(Records excerpted from a collection)
------------

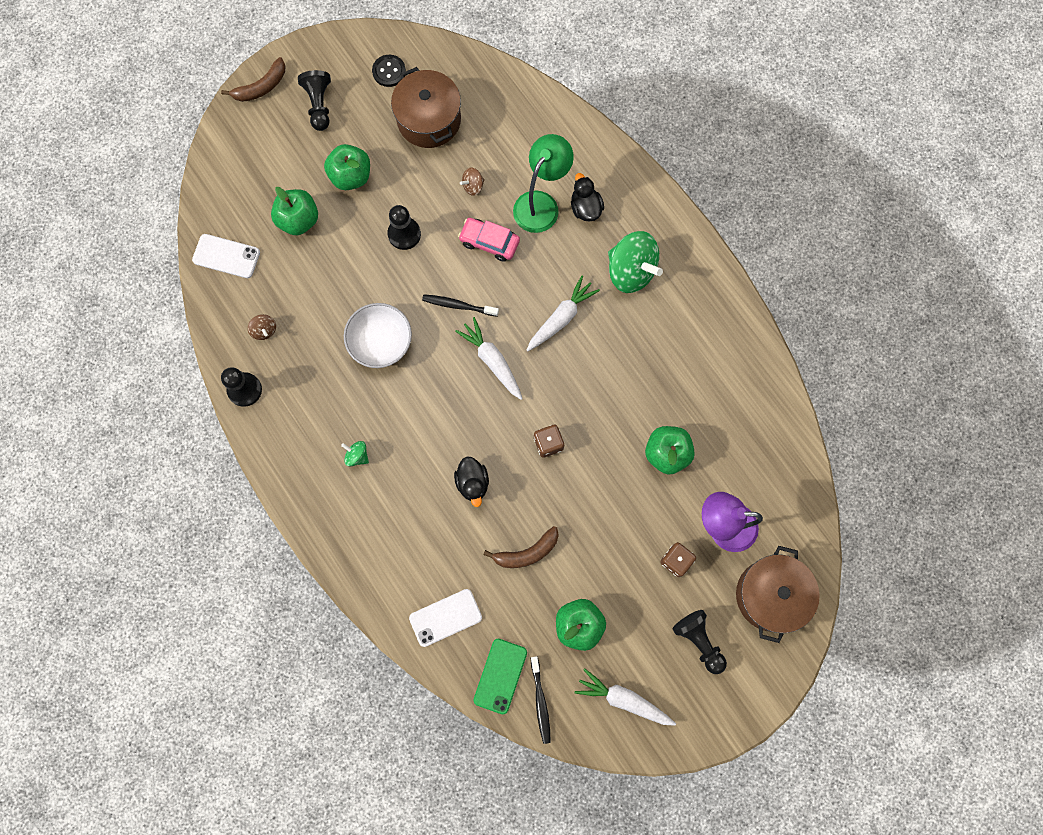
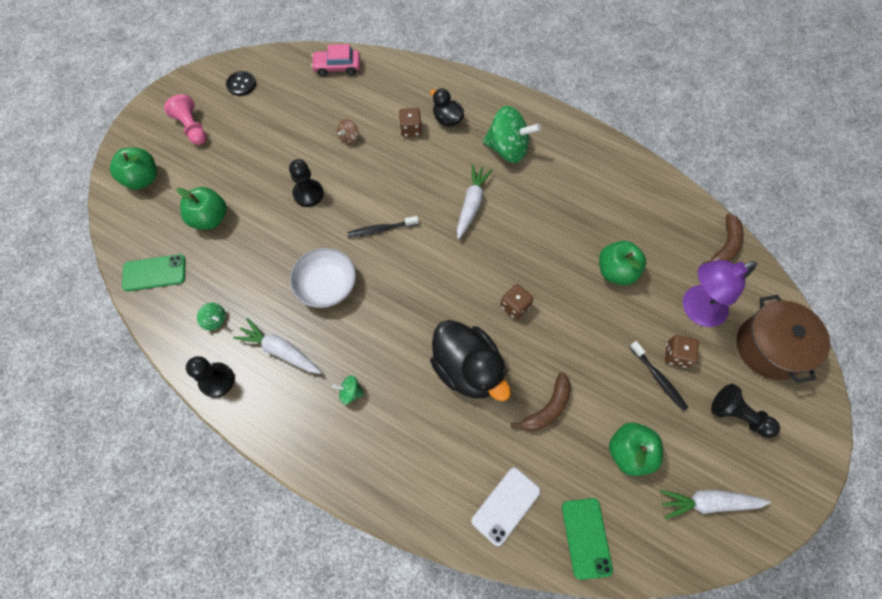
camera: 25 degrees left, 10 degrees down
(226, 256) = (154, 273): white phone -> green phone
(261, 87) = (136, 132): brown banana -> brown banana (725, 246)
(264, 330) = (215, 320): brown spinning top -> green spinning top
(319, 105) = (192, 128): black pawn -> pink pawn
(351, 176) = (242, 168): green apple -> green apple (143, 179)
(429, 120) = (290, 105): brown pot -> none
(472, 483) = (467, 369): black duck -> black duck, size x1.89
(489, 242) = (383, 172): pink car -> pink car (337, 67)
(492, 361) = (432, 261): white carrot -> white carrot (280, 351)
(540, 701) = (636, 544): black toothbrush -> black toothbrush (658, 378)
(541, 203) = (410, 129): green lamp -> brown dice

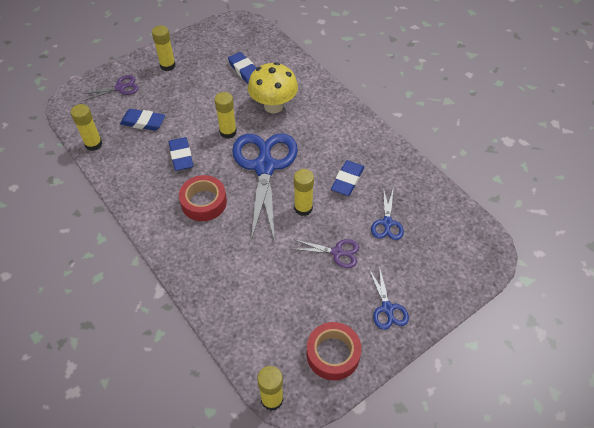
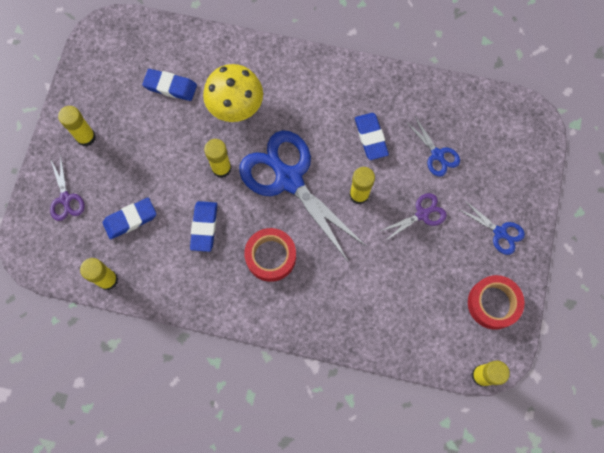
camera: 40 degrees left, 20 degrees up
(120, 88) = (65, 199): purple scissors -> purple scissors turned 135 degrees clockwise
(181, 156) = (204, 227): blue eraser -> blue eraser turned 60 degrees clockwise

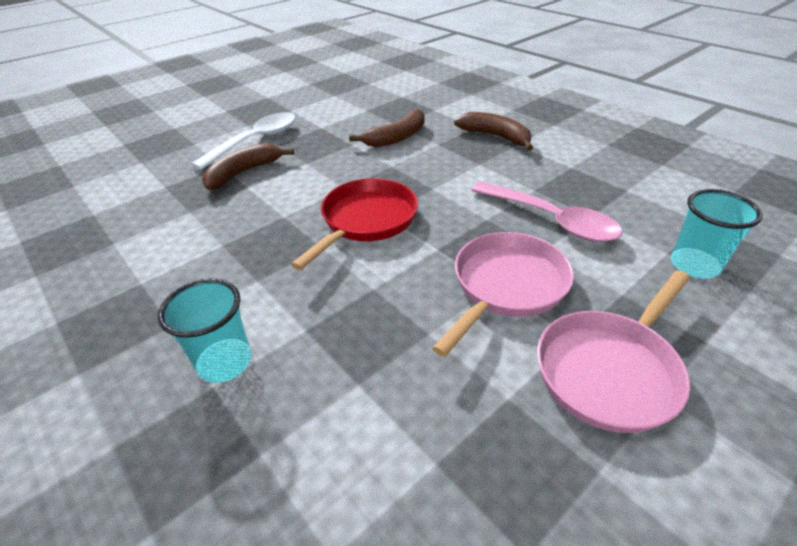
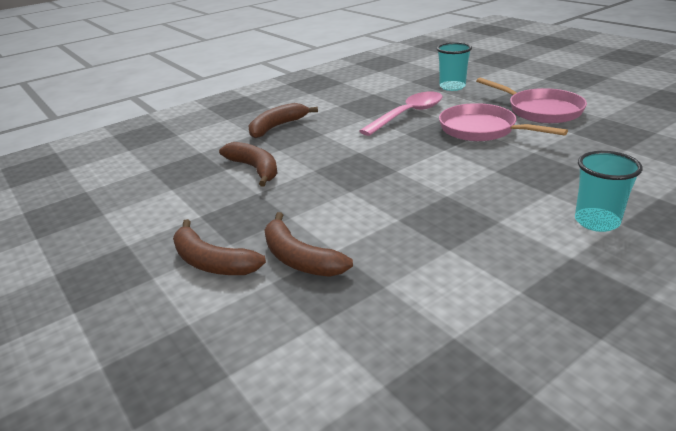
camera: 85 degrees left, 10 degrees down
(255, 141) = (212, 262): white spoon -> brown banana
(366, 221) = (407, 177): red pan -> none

------------

» What you need to do
Check each line of the records above for "camera", and copy those that have it.

» Exercise output
camera: 25 degrees left, 10 degrees down
camera: 40 degrees left, 20 degrees up
camera: 85 degrees left, 10 degrees down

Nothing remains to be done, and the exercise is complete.